Reproduce the records exactly, but not the pictures.

* DATA SHOWN:
#####

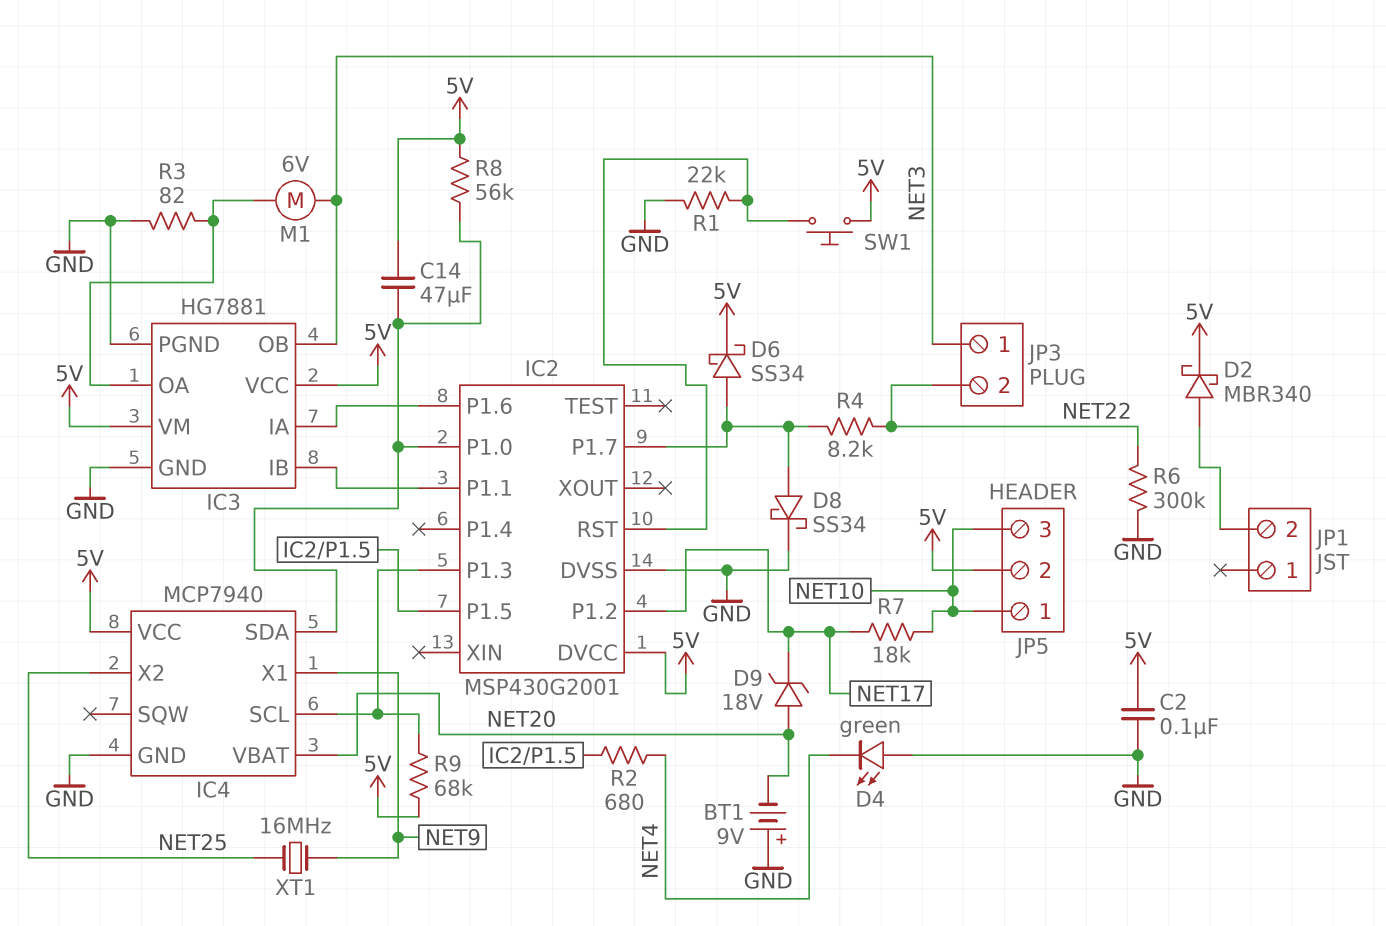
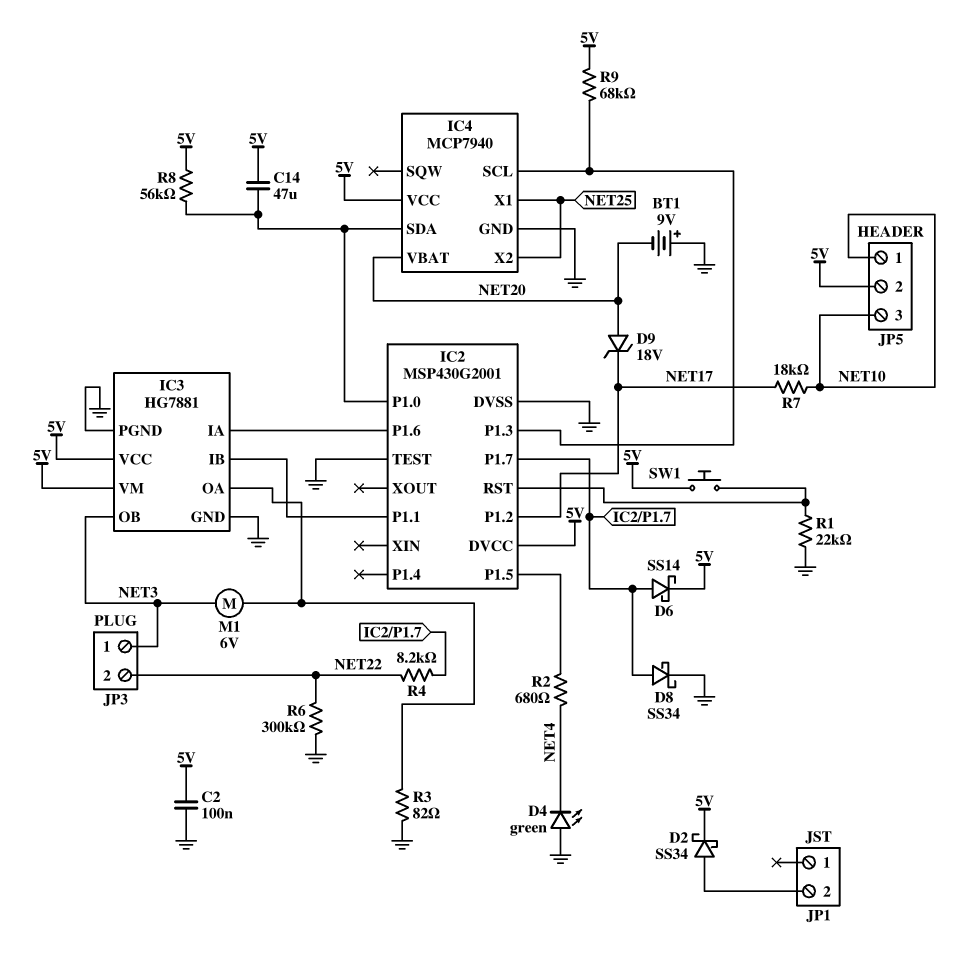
D2: schottky MBR340 (A JP1/2, K 5V) -> schottky SS34 (A JP1/2, K 5V)
D6: schottky SS34 (A IC2/P1.7, K 5V) -> schottky SS14 (A IC2/P1.7, K 5V)
IC2 pin TEST: none -> GND
IC4 pin X1: NET9 -> NET25
XT1: 16MHz (NET9, NET25) -> none

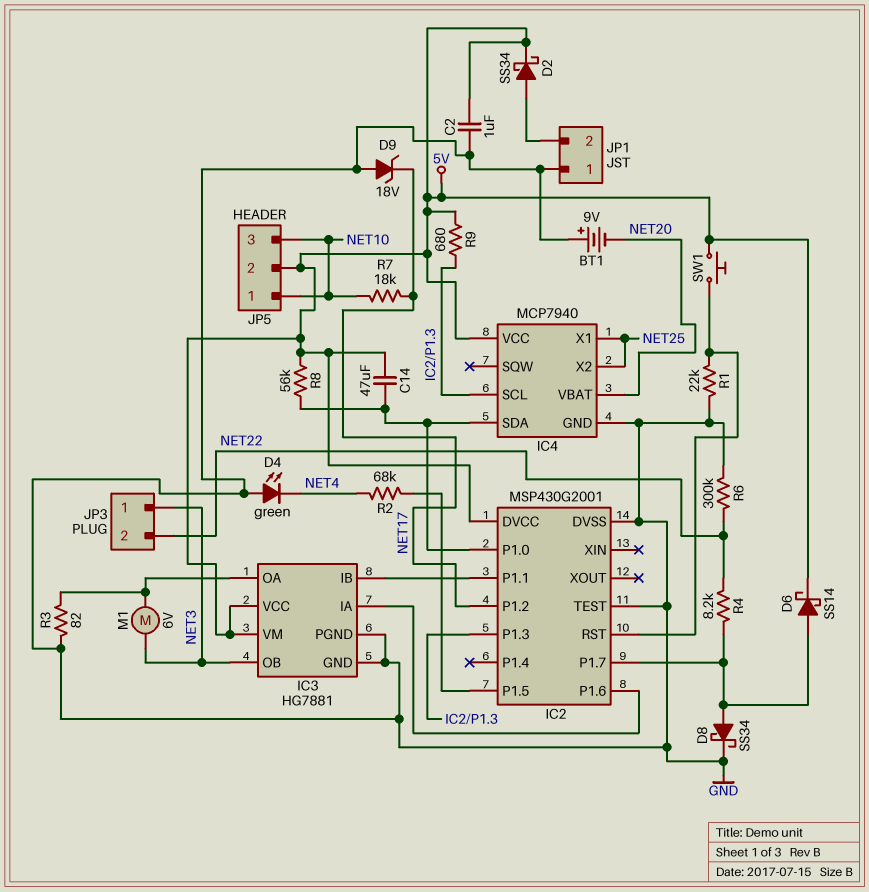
C2: 100nF (5V, GND) -> 1uF (5V, GND)
D9: zener 18V (A NET20, K NET17) -> zener 18V (A GND, K NET17)
JP1 pin 1: none -> GND
R2: 680 (IC2/P1.5, NET4) -> 68k (IC2/P1.5, NET4)
R9: 68k (5V, IC2/P1.3) -> 680 (5V, IC2/P1.3)

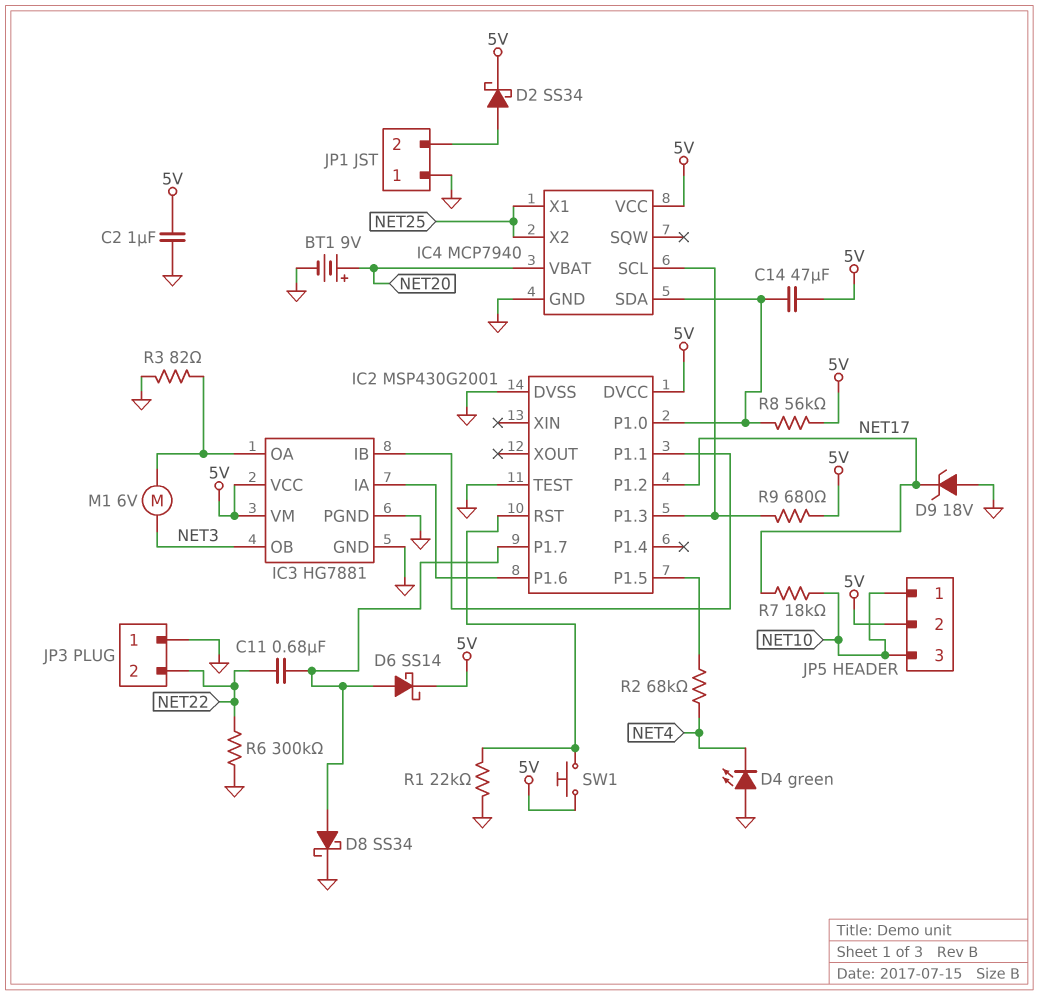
BT1: 9V (plus GND, minus NET20) -> 9V (plus NET20, minus GND)
C11: none -> 680nF (IC2/P1.7, NET22)
JP3 pin 1: NET3 -> GND
R4: 8.2k (IC2/P1.7, NET22) -> none

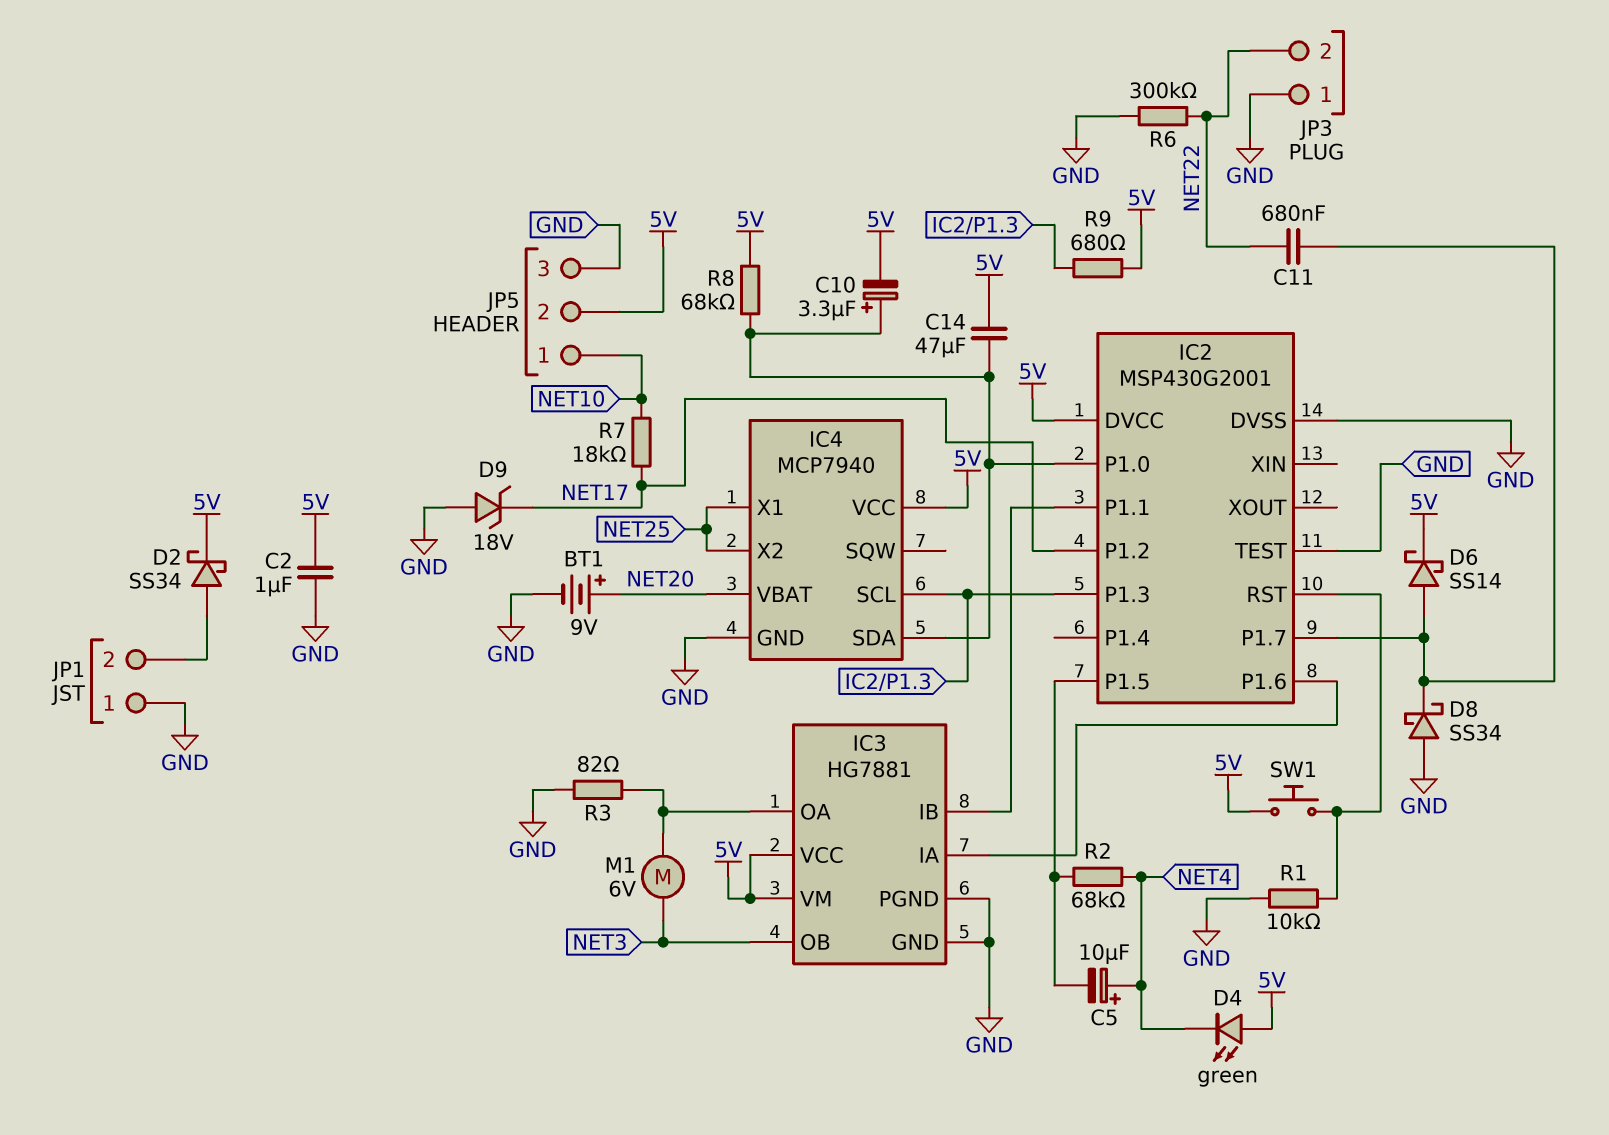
C5: none -> 10uF (plus NET4, minus IC2/P1.5)
C10: none -> 3.3uF (plus IC2/P1.0, minus 5V)
D4: LED green (A GND, K NET4) -> LED green (A 5V, K NET4)
D8: schottky SS34 (A IC2/P1.7, K GND) -> schottky SS34 (A GND, K IC2/P1.7)
JP5 pin 3: NET10 -> GND
R1: 22k (GND, IC2/RST) -> 10k (GND, IC2/RST)
R8: 56k (5V, IC2/P1.0) -> 68k (5V, IC2/P1.0)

#####

* TASK SOLUTION:
D2: schottky MBR340 (A JP1/2, K 5V) -> schottky SS34 (A JP1/2, K 5V)
D6: schottky SS34 (A IC2/P1.7, K 5V) -> schottky SS14 (A IC2/P1.7, K 5V)
IC2 pin TEST: none -> GND
IC4 pin X1: NET9 -> NET25
XT1: 16MHz (NET9, NET25) -> none

C2: 100nF (5V, GND) -> 1uF (5V, GND)
D9: zener 18V (A NET20, K NET17) -> zener 18V (A GND, K NET17)
JP1 pin 1: none -> GND
R2: 680 (IC2/P1.5, NET4) -> 68k (IC2/P1.5, NET4)
R9: 68k (5V, IC2/P1.3) -> 680 (5V, IC2/P1.3)

BT1: 9V (plus GND, minus NET20) -> 9V (plus NET20, minus GND)
C11: none -> 680nF (IC2/P1.7, NET22)
JP3 pin 1: NET3 -> GND
R4: 8.2k (IC2/P1.7, NET22) -> none

C5: none -> 10uF (plus NET4, minus IC2/P1.5)
C10: none -> 3.3uF (plus IC2/P1.0, minus 5V)
D4: LED green (A GND, K NET4) -> LED green (A 5V, K NET4)
D8: schottky SS34 (A IC2/P1.7, K GND) -> schottky SS34 (A GND, K IC2/P1.7)
JP5 pin 3: NET10 -> GND
R1: 22k (GND, IC2/RST) -> 10k (GND, IC2/RST)
R8: 56k (5V, IC2/P1.0) -> 68k (5V, IC2/P1.0)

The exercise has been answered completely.